(Records from a collection)
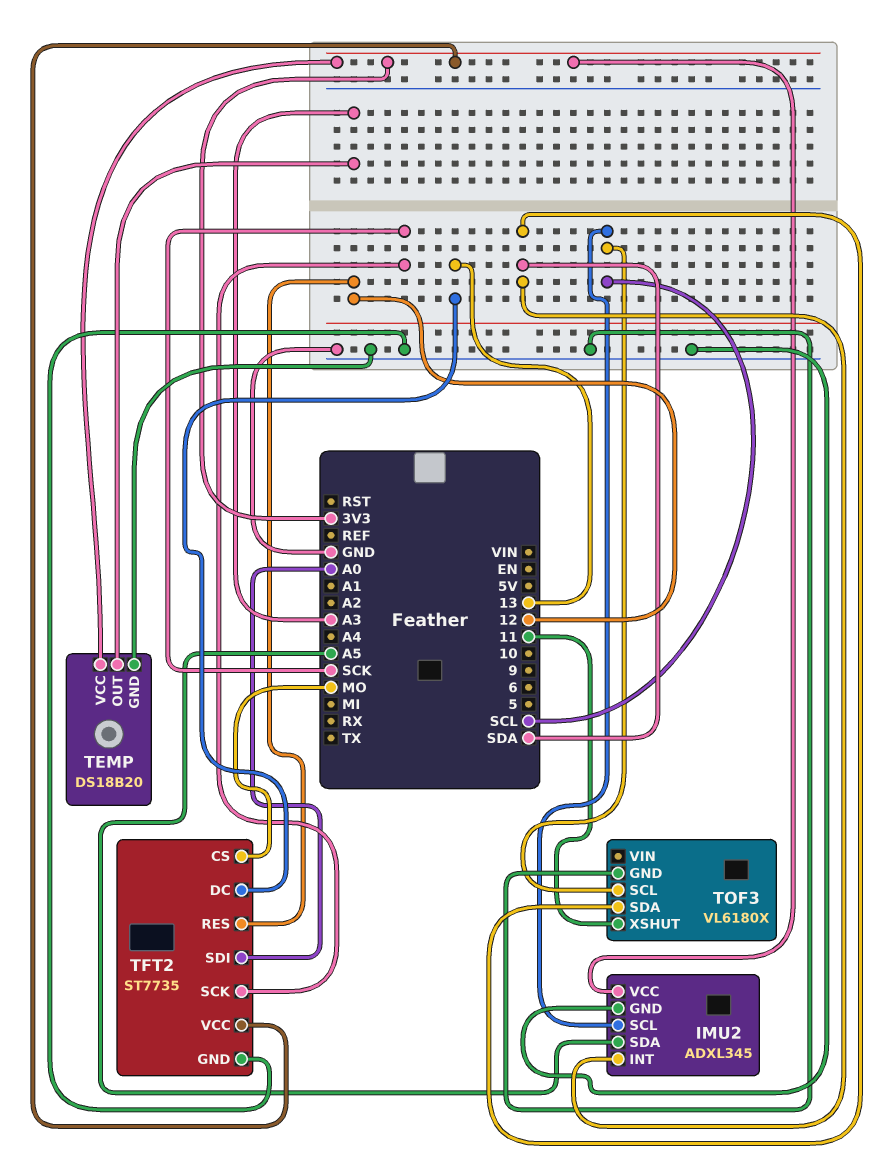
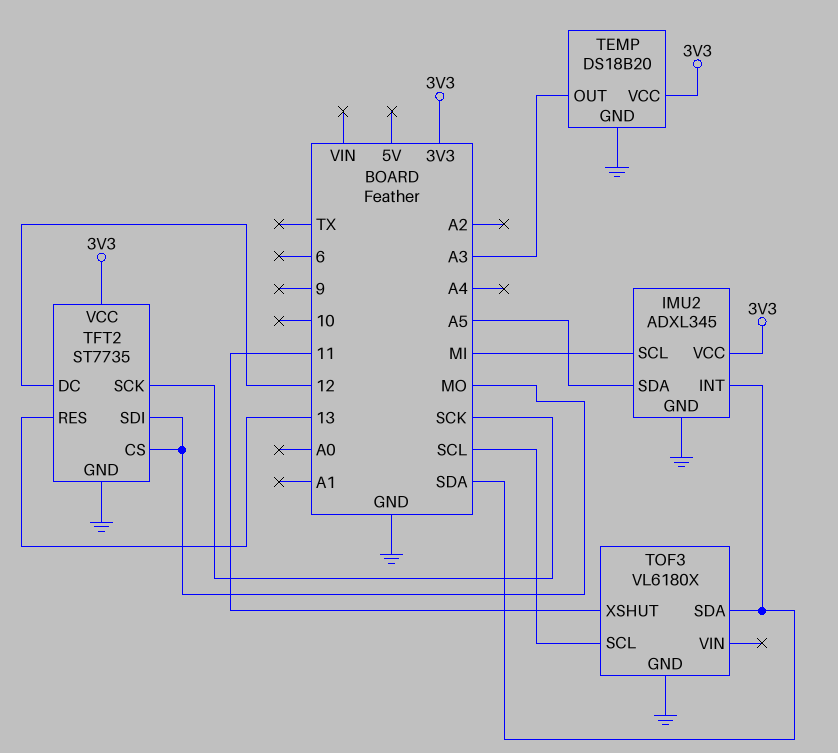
IMU2 pin SCL: SCL -> MI
TFT2 pin DC: 13 -> 12
TFT2 pin RES: 12 -> 13
TFT2 pin SDI: A0 -> MO

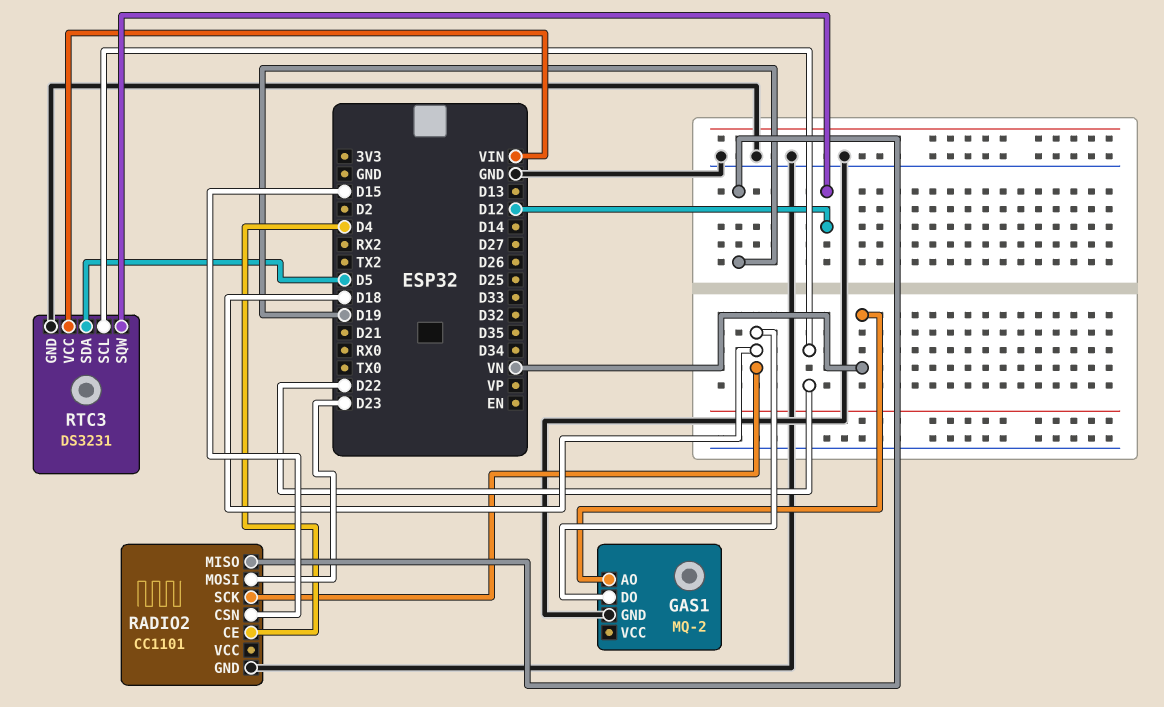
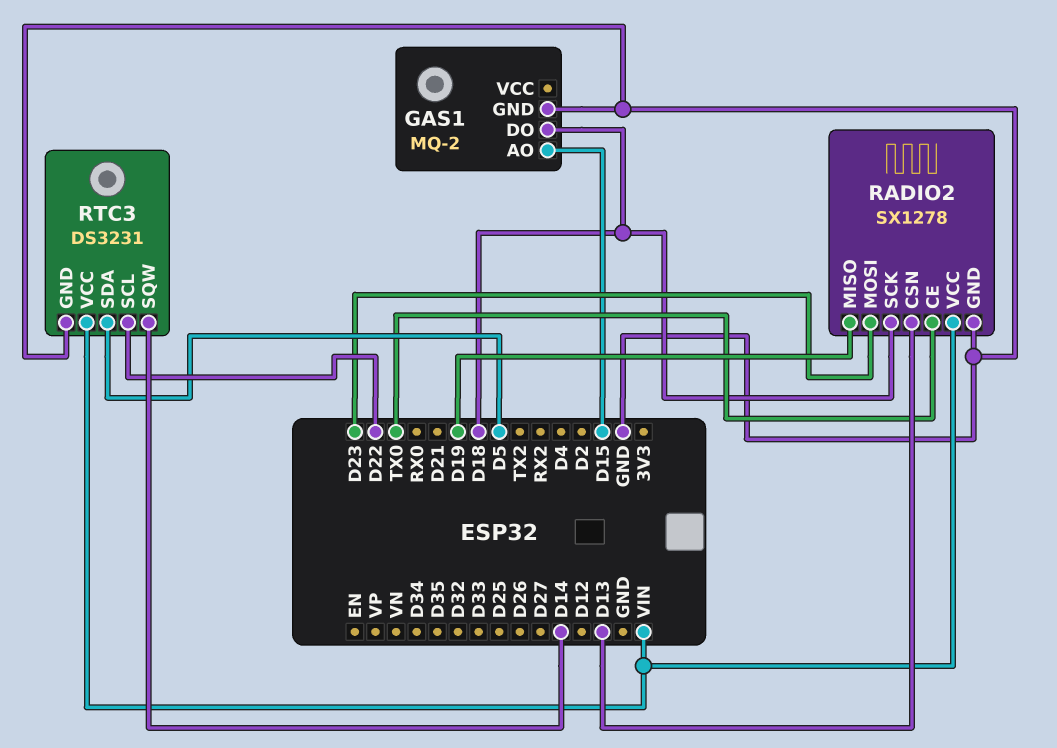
GAS1 pin AO: VN -> D15
RADIO2: CC1101 -> SX1278
RADIO2 pin CE: D4 -> TX0
RADIO2 pin CSN: D15 -> D13
RADIO2 pin VCC: none -> VIN
RTC3 pin SQW: D12 -> D14

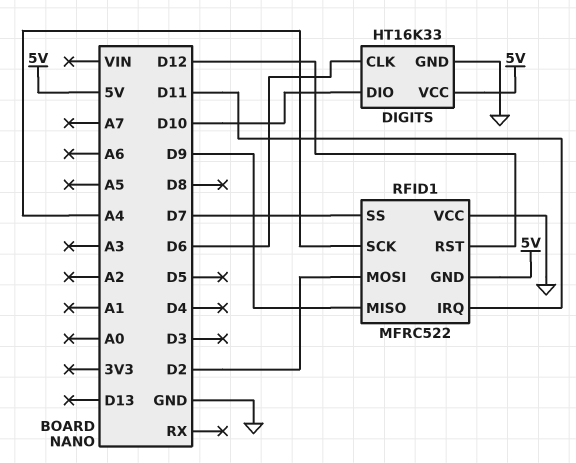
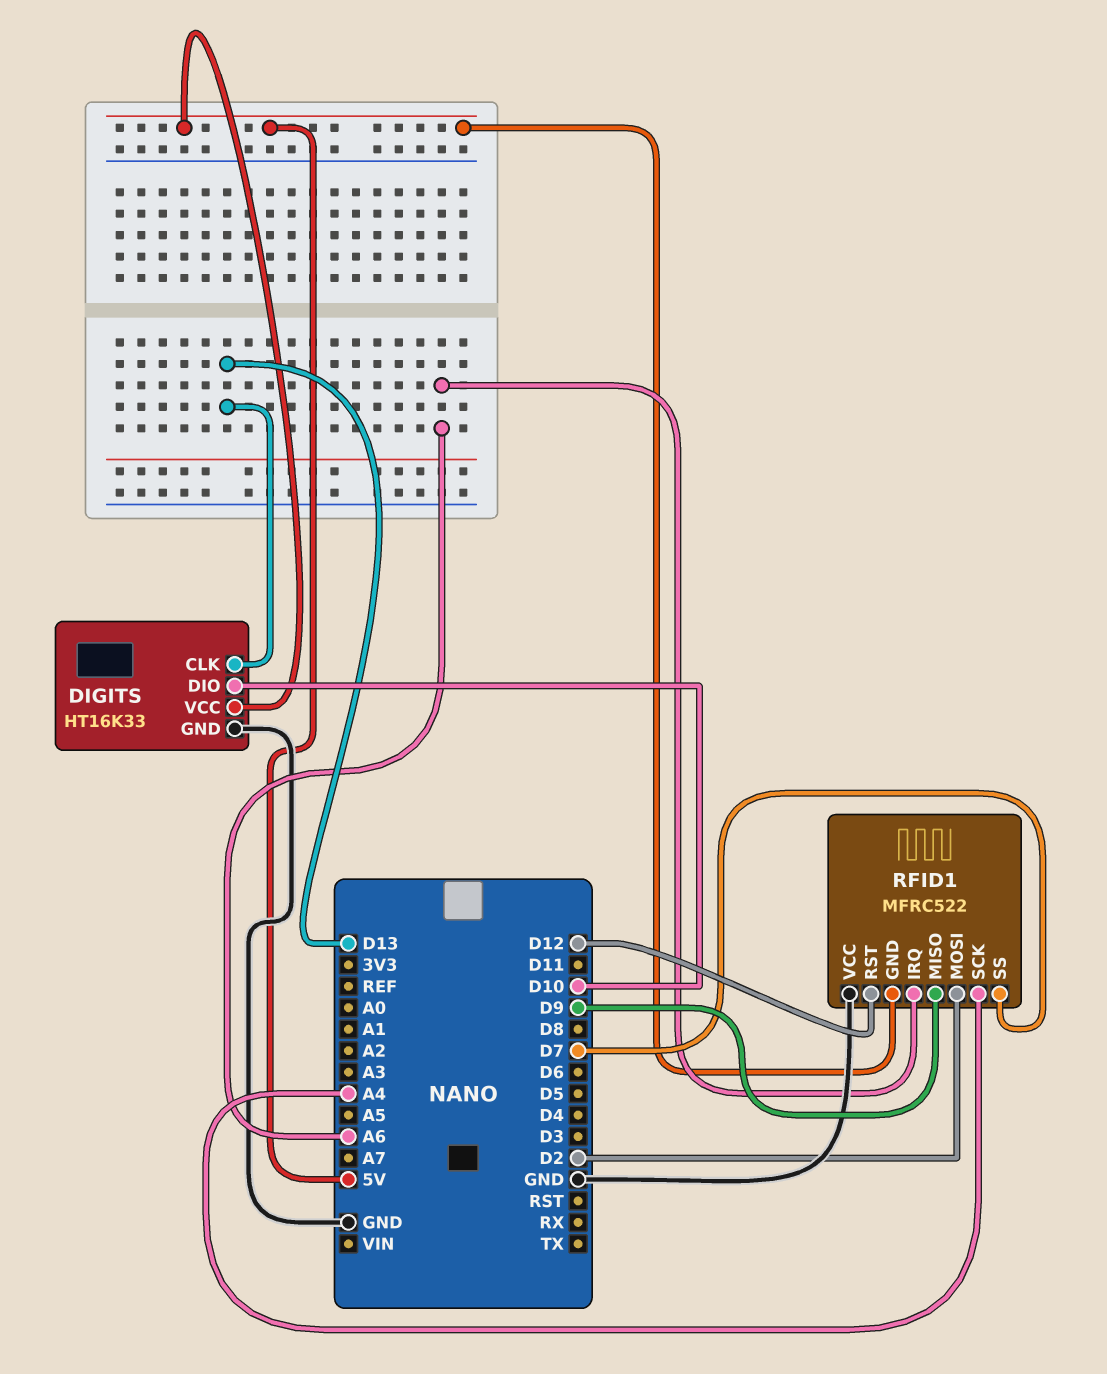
DIGITS pin CLK: D6 -> D13
RFID1 pin IRQ: D11 -> A6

### THE PROBLEM:
Word for word and without pictures, please write out only the lines from the start of the entries through the line containing "RTC3 pin SQW: D12 -> D14", both included.

### SOLUTION TO THIS PROBLEM:
IMU2 pin SCL: SCL -> MI
TFT2 pin DC: 13 -> 12
TFT2 pin RES: 12 -> 13
TFT2 pin SDI: A0 -> MO

GAS1 pin AO: VN -> D15
RADIO2: CC1101 -> SX1278
RADIO2 pin CE: D4 -> TX0
RADIO2 pin CSN: D15 -> D13
RADIO2 pin VCC: none -> VIN
RTC3 pin SQW: D12 -> D14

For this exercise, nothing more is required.